Search the lines of the records for the word "green", and copy every line that has it.

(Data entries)
Start of Block
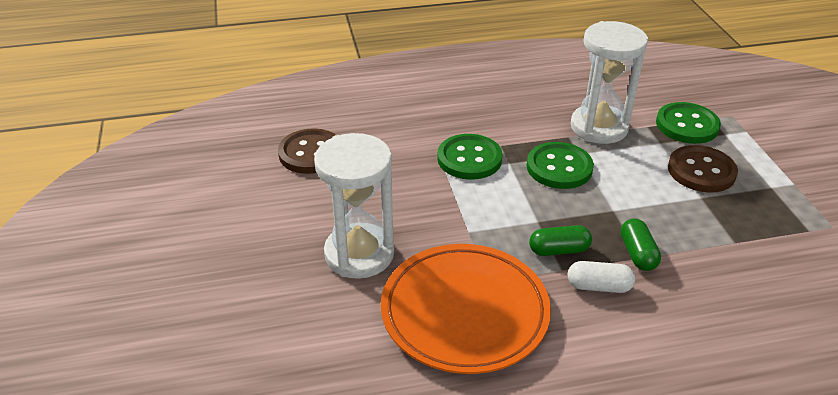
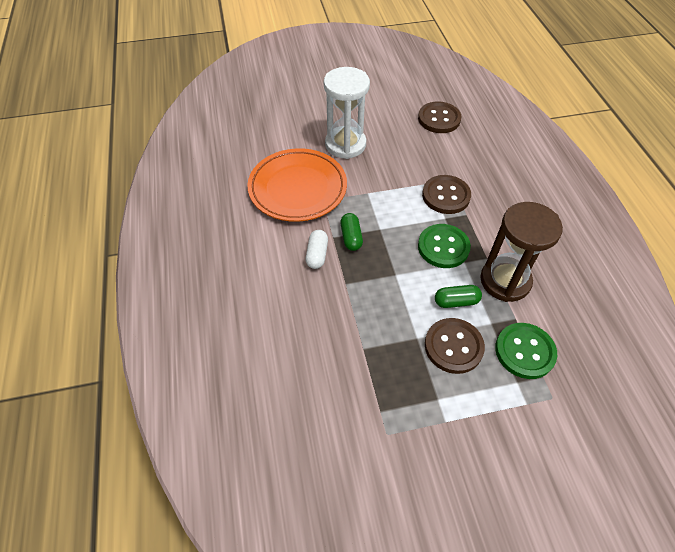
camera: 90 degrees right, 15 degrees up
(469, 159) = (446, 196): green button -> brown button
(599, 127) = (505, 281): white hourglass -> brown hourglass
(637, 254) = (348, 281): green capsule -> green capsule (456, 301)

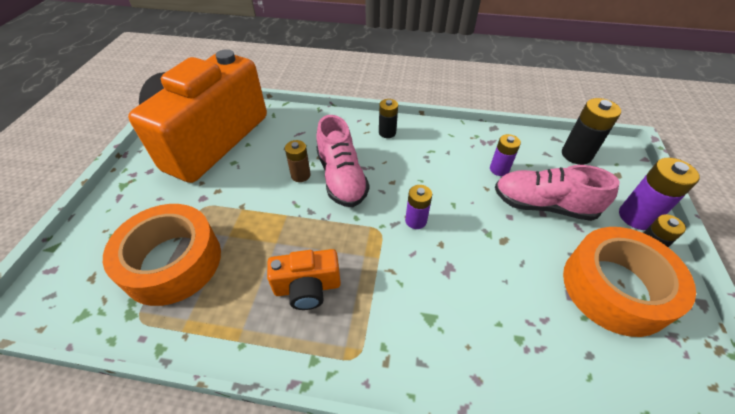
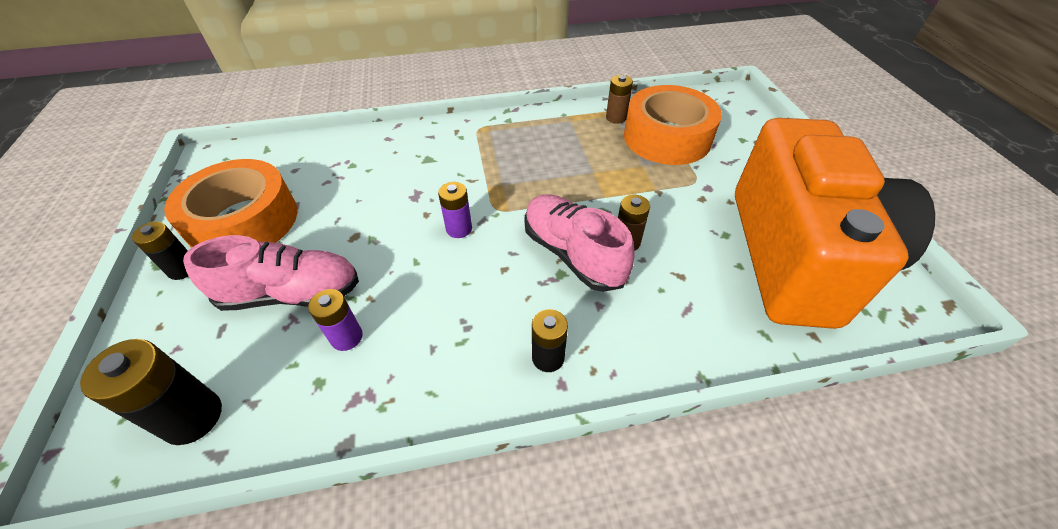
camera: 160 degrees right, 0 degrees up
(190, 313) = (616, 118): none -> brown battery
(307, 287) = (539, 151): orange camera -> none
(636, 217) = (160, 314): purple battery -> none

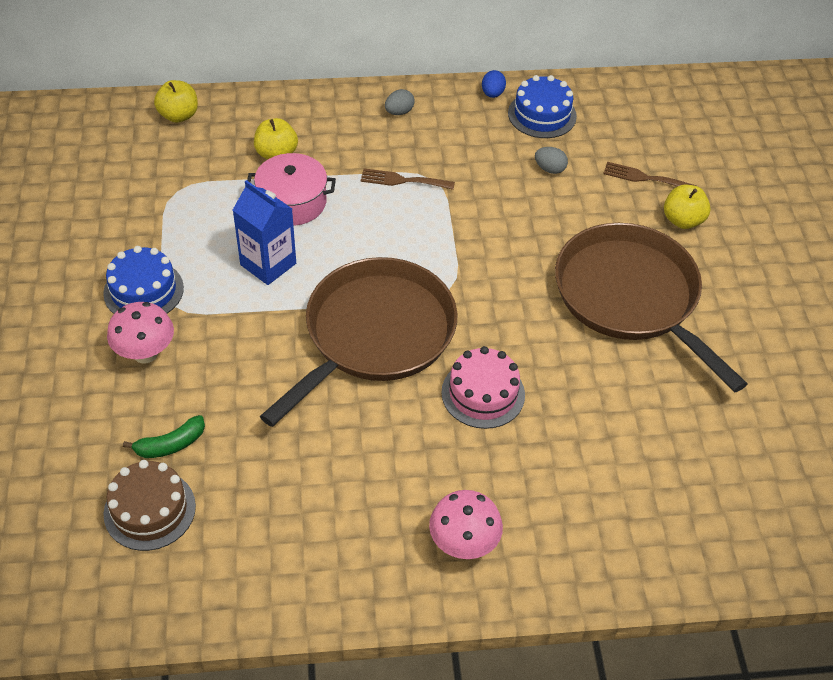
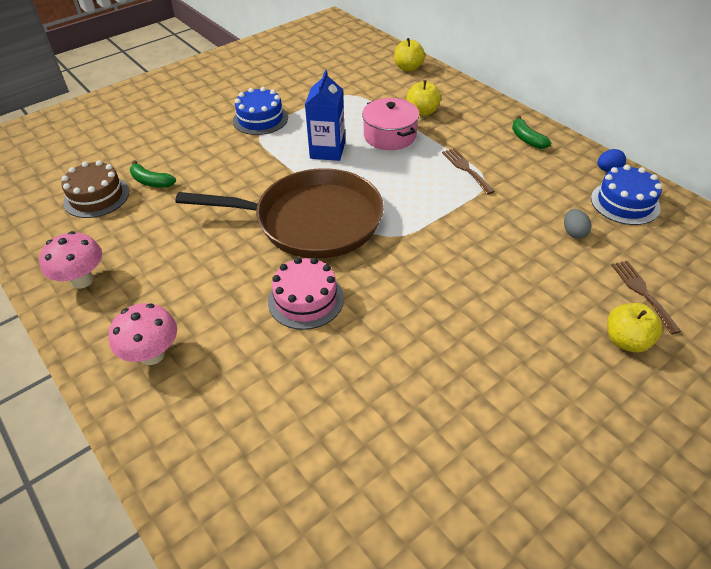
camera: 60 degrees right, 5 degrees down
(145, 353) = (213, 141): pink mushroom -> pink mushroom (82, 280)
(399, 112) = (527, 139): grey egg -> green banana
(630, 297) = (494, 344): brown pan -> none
End of Block
**Exercise output**
(469, 159) = (446, 196): green button -> brown button
(637, 254) = (348, 281): green capsule -> green capsule (456, 301)
(399, 112) = (527, 139): grey egg -> green banana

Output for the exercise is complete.